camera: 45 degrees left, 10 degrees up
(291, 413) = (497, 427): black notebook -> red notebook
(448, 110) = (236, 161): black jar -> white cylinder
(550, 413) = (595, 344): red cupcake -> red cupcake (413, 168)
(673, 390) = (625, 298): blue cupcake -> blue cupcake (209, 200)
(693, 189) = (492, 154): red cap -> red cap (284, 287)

━━━━━━━━━━━━━━━━━━━━

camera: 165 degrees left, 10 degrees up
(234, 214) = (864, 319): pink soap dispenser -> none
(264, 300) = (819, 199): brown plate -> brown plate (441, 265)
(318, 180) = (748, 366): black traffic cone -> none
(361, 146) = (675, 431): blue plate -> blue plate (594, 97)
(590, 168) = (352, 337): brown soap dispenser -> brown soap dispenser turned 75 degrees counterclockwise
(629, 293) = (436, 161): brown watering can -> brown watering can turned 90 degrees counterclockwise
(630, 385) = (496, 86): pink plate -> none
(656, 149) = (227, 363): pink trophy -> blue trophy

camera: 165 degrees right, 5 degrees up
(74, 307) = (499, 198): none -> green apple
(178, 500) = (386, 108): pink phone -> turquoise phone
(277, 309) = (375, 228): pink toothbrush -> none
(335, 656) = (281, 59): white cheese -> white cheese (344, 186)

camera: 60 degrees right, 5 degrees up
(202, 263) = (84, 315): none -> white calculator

━━━━━━━━━━━━━━━━━━━━

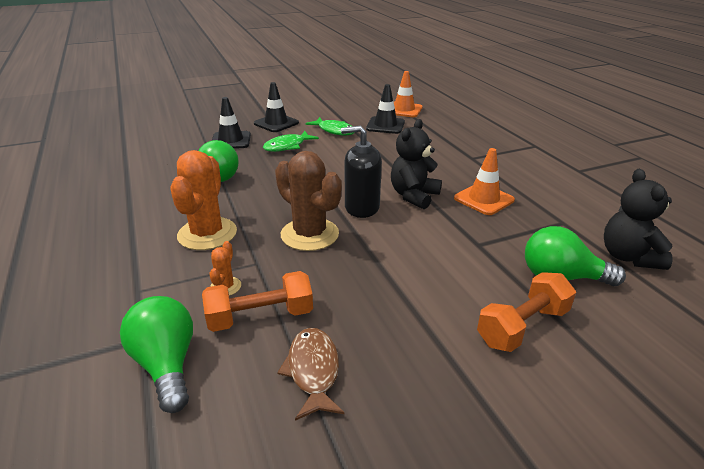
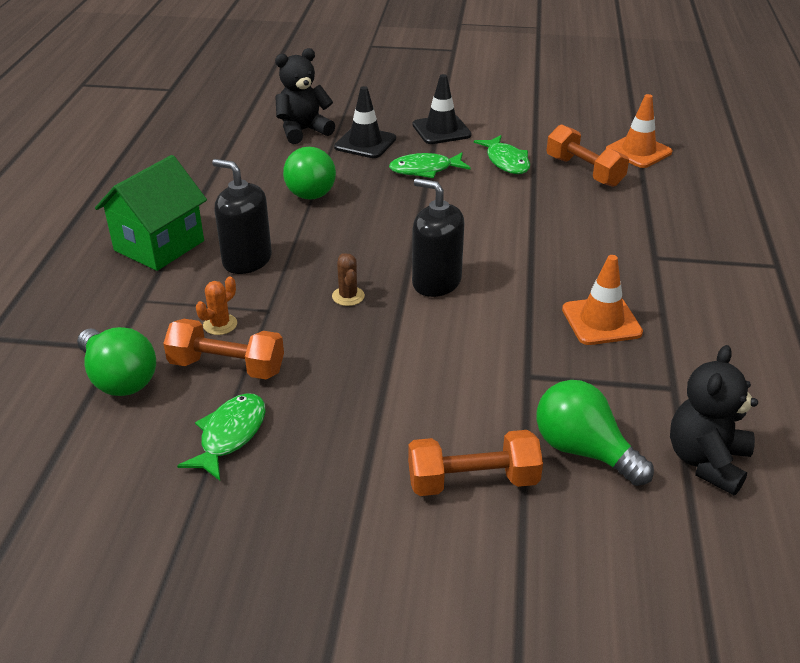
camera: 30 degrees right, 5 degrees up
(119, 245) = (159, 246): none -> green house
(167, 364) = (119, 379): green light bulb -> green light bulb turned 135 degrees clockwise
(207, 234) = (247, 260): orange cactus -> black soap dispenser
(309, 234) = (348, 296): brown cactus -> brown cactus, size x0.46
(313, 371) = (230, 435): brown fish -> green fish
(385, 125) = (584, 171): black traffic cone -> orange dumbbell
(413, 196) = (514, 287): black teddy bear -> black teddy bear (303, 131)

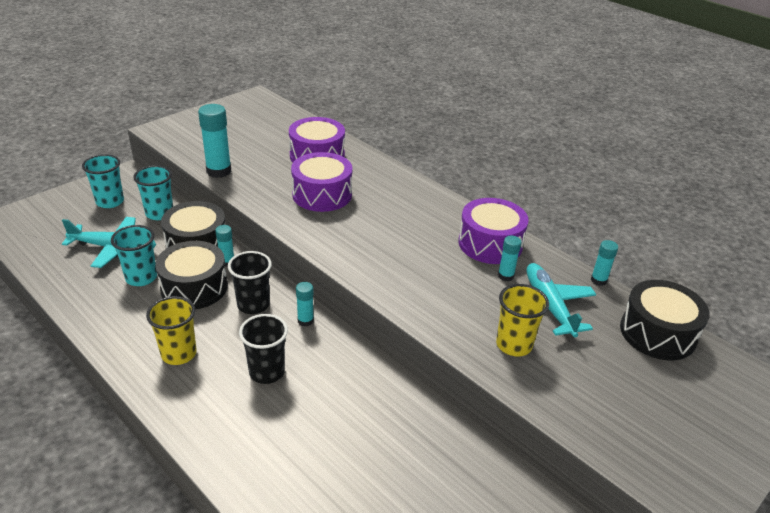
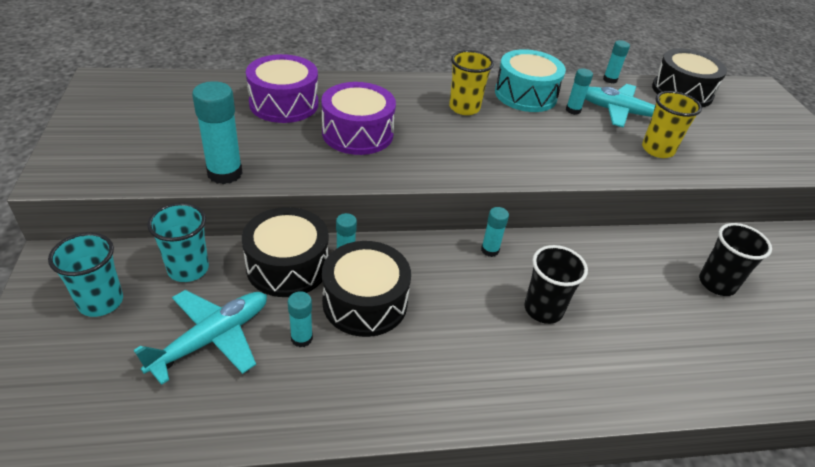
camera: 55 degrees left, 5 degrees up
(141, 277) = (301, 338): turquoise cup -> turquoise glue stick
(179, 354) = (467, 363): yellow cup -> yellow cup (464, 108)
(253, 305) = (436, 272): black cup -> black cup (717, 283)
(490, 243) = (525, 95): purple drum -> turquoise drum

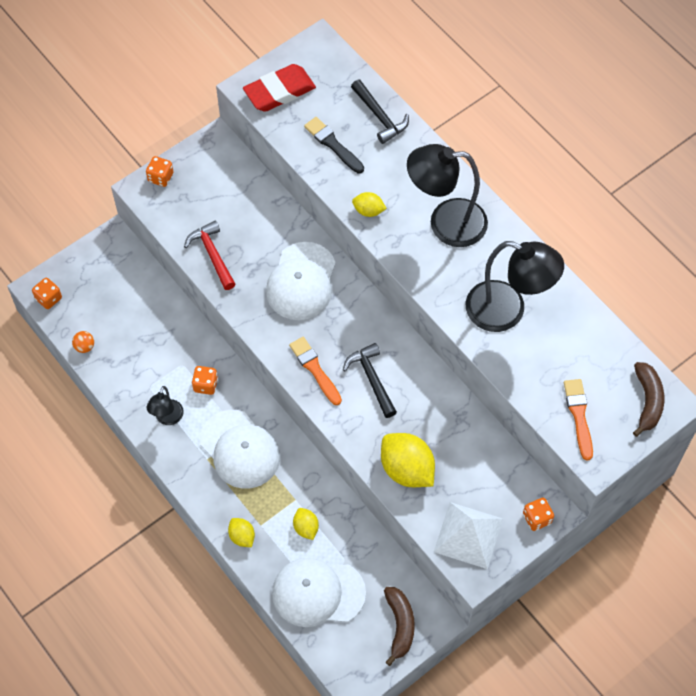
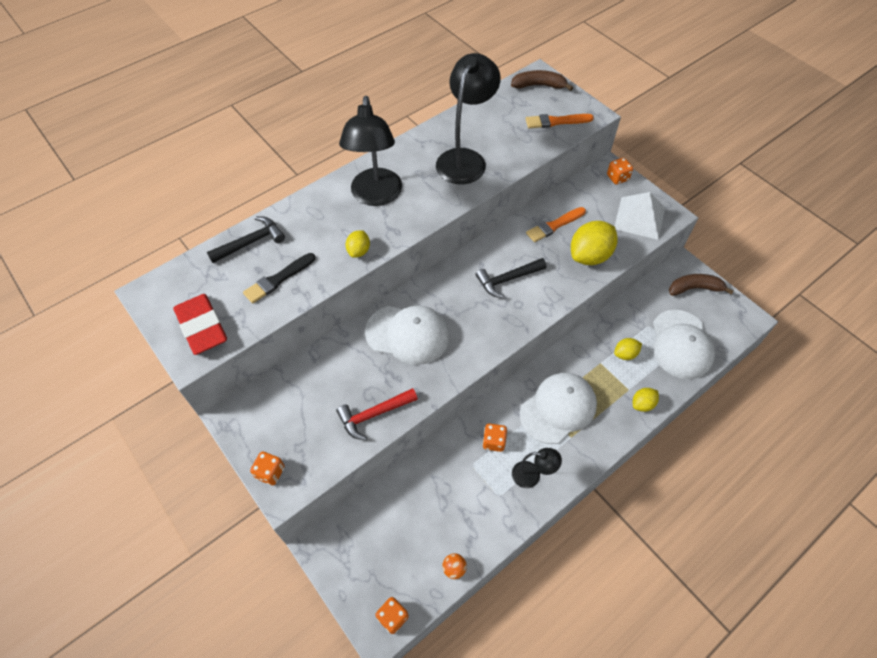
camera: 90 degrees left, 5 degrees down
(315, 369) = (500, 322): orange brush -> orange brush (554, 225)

━━━━━━━━━━━━━━━━━━━━

**WHAT THE TASK ASKS:**
In the listing above, find the line with "(335, 656) = (281, 59): white" and the line with "(202, 263) = (84, 315): none"; output exactly those lines and all lines between them.

**EXERCISE RESULT:**
(335, 656) = (281, 59): white cheese -> white cheese (344, 186)

camera: 60 degrees right, 5 degrees up
(202, 263) = (84, 315): none -> white calculator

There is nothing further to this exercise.